(Object tracking records)
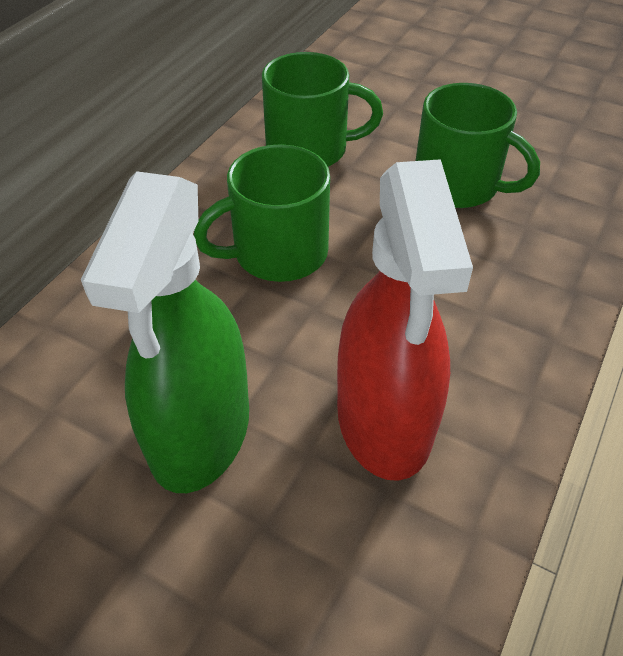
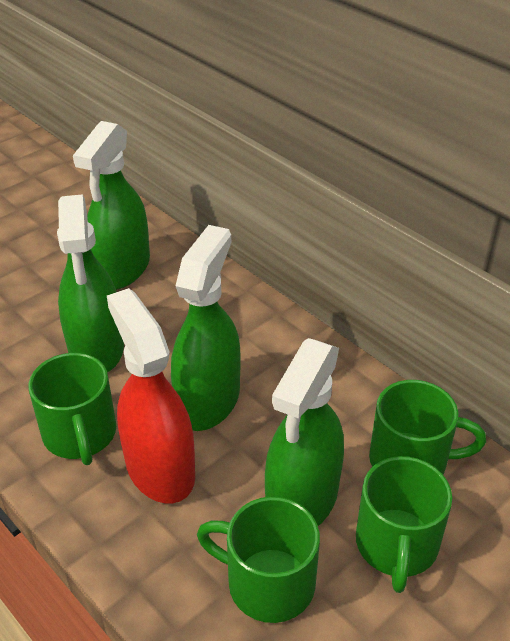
green mug: 3 -> 4
green spray bottle: 1 -> 4

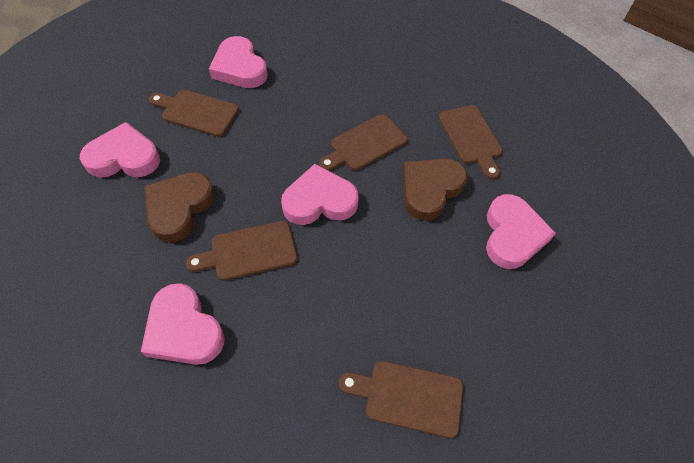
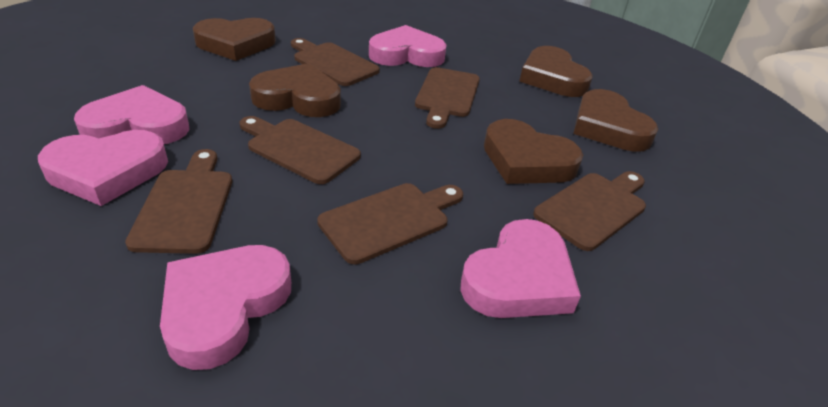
brown cutting board: 5 -> 6
brown heart: 2 -> 5

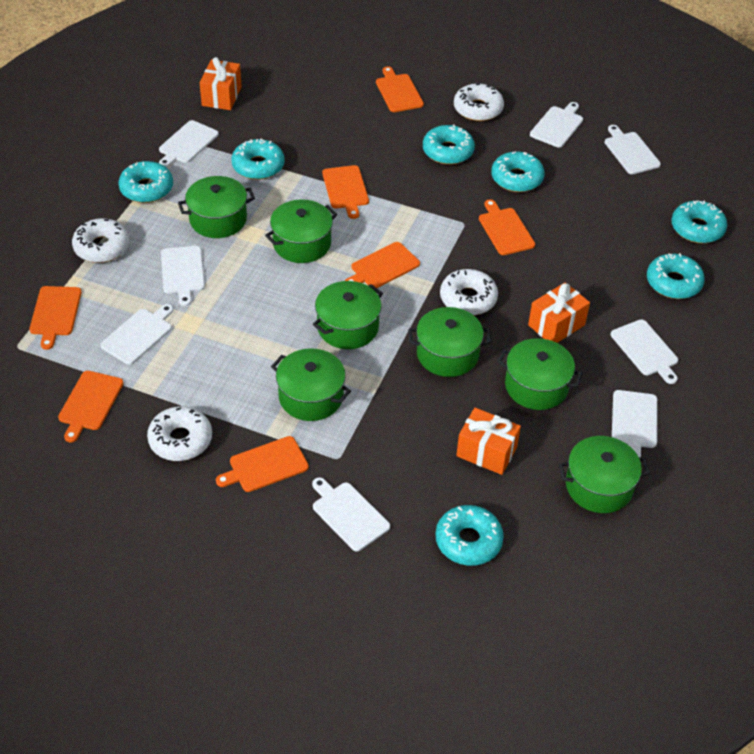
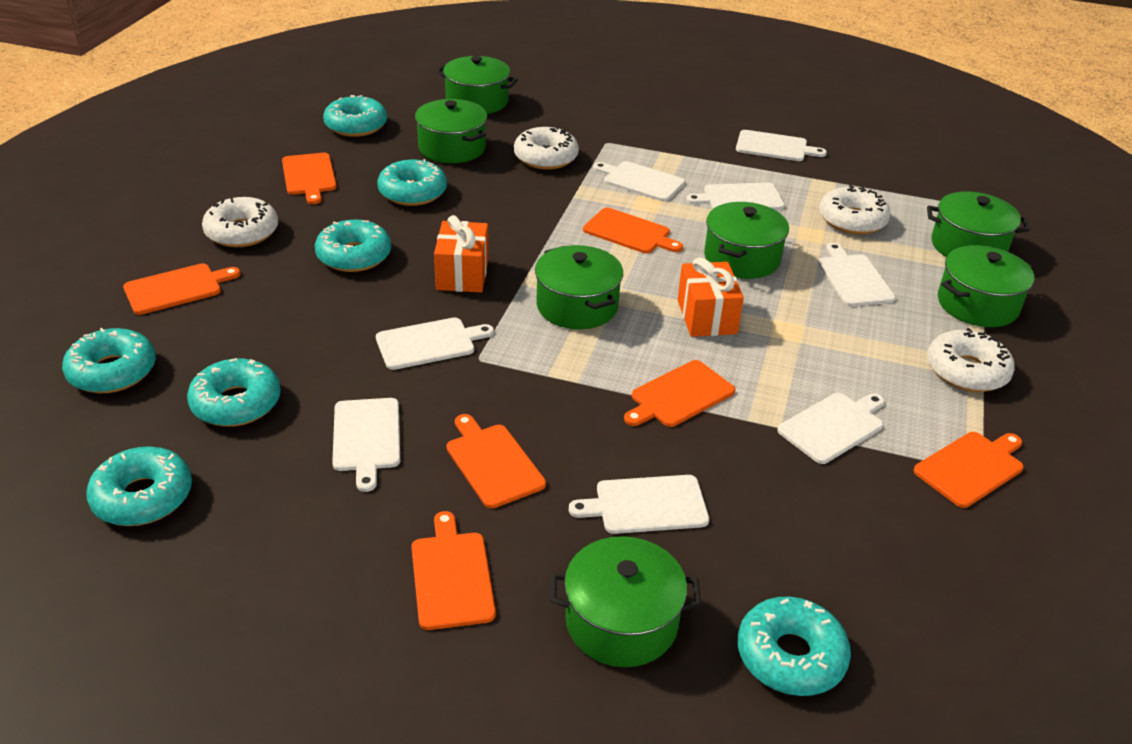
orange gift: 3 -> 2

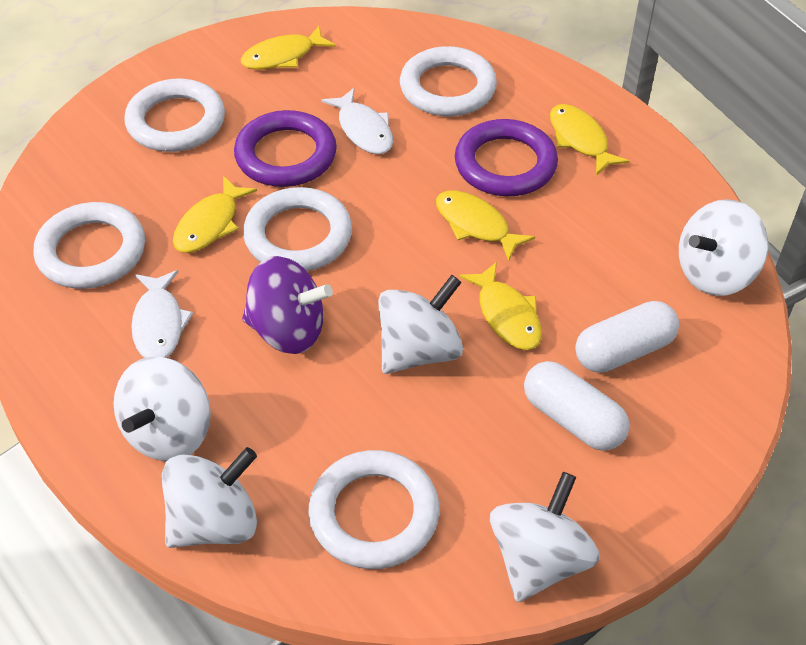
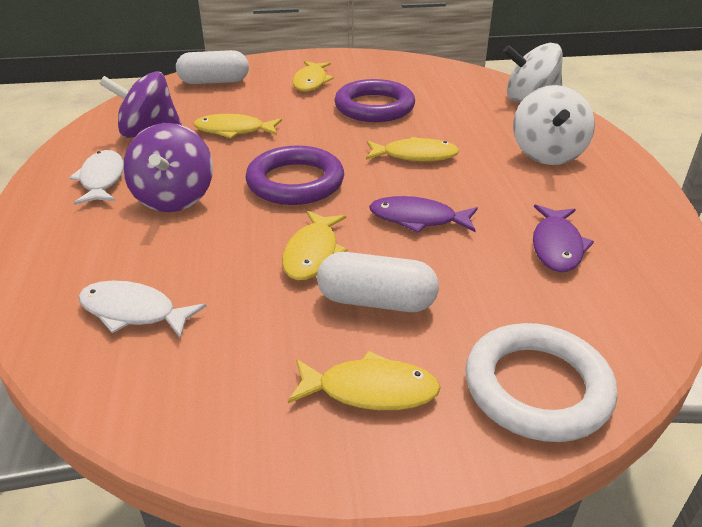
purple fish: 0 -> 2
purple spinning top: 1 -> 2
white ring: 5 -> 1
white spinning top: 5 -> 2

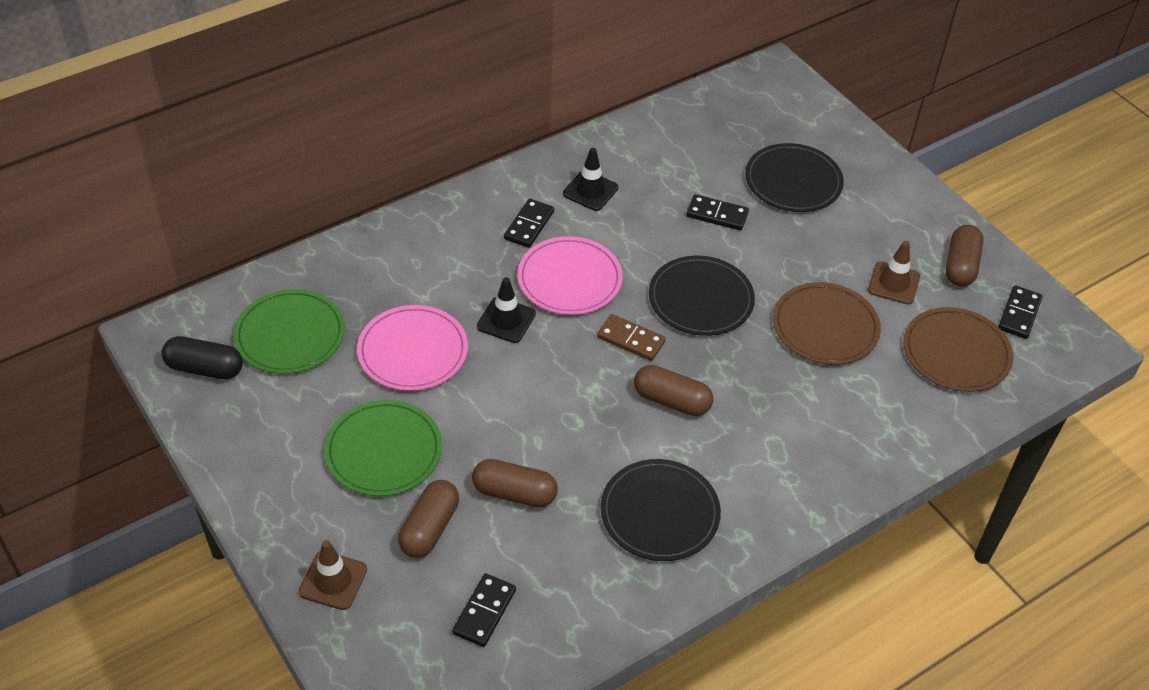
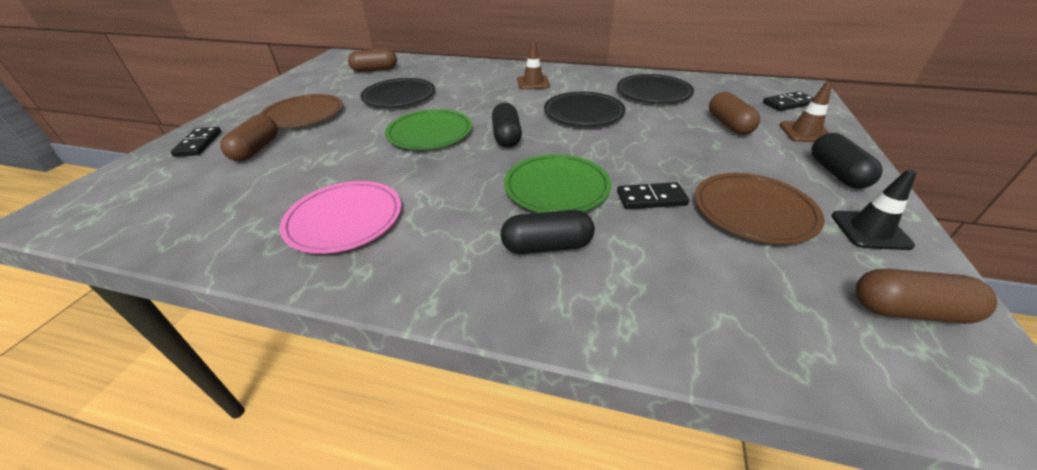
black capsule: 1 -> 3
black domino: 4 -> 3
black traffic cone: 2 -> 1
brown domino: 1 -> 0
pink plate: 2 -> 1

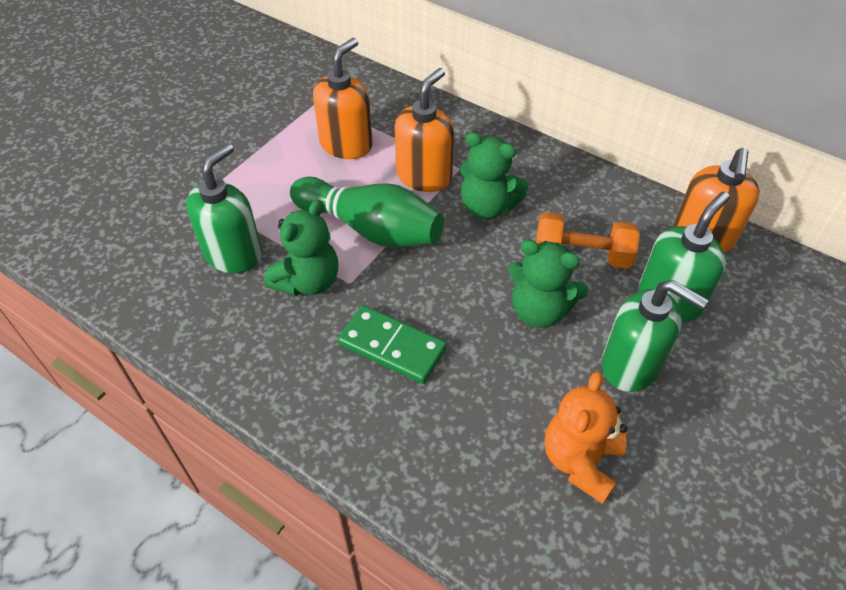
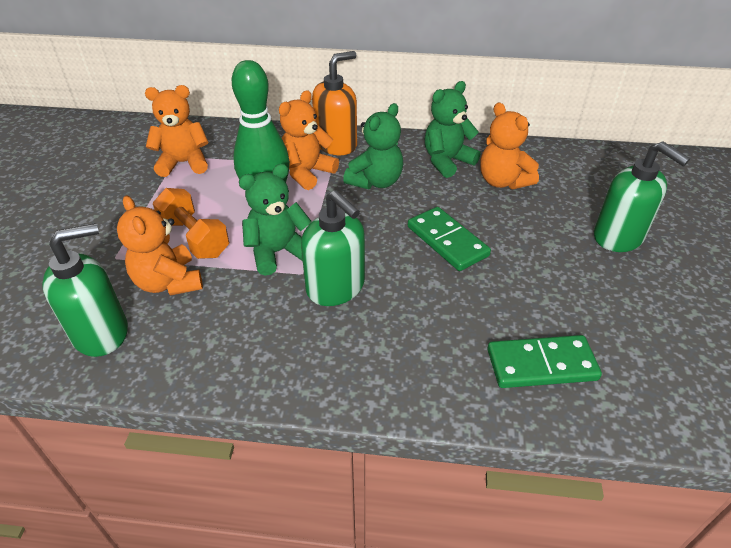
green domino: 1 -> 2
orange soap dispenser: 3 -> 1
orange teddy bear: 1 -> 4

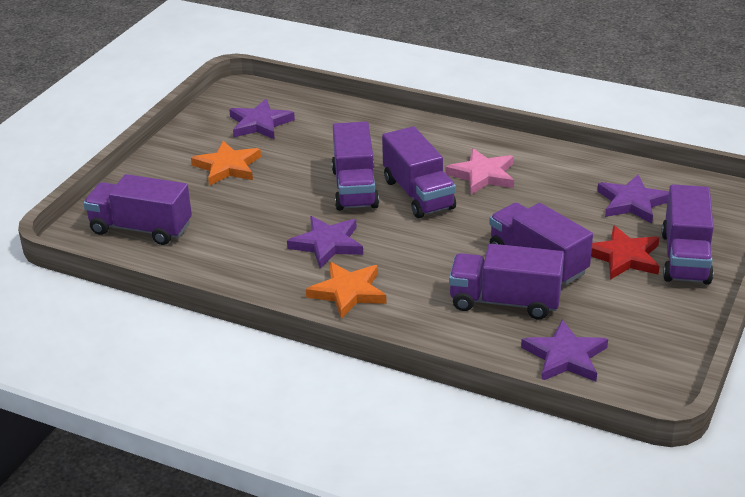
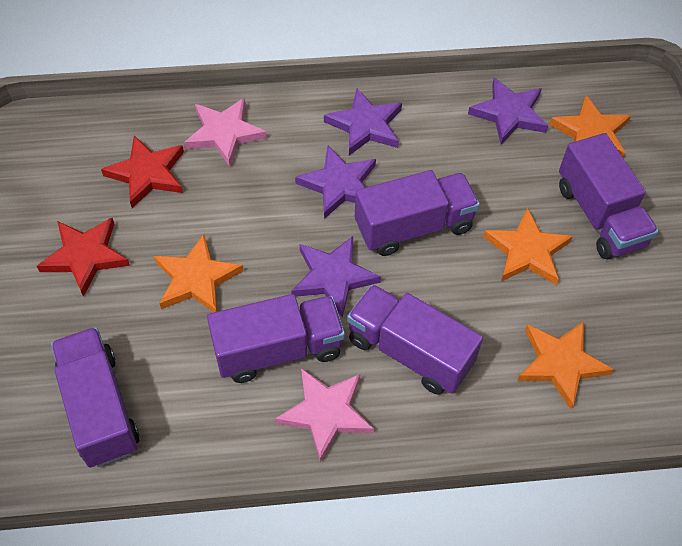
orange star: 2 -> 4
pink star: 1 -> 2
purple truck: 6 -> 5
red star: 1 -> 2

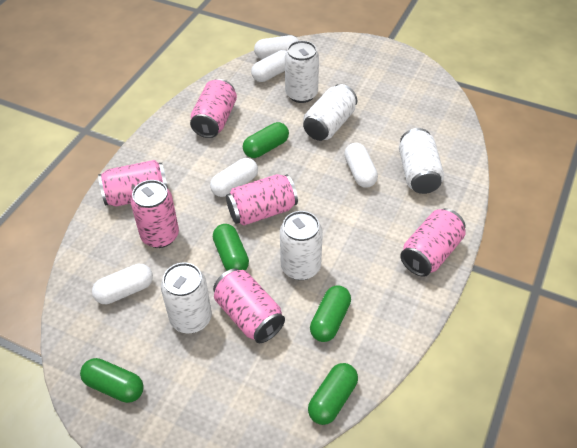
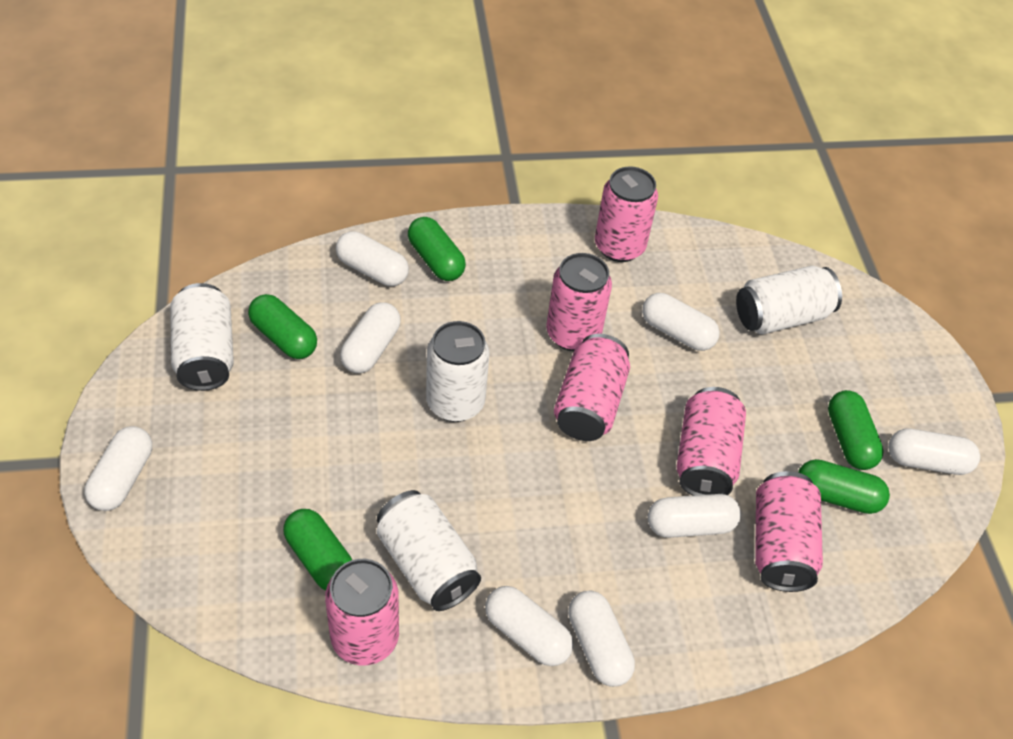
white can: 5 -> 4
white capsule: 5 -> 8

▶ INSTRUCTIONS FOR THE TASK: From the entries above, copy each line that holds "purple".

▶ REPLY:
purple fish: 0 -> 2
purple spinning top: 1 -> 2
purple truck: 6 -> 5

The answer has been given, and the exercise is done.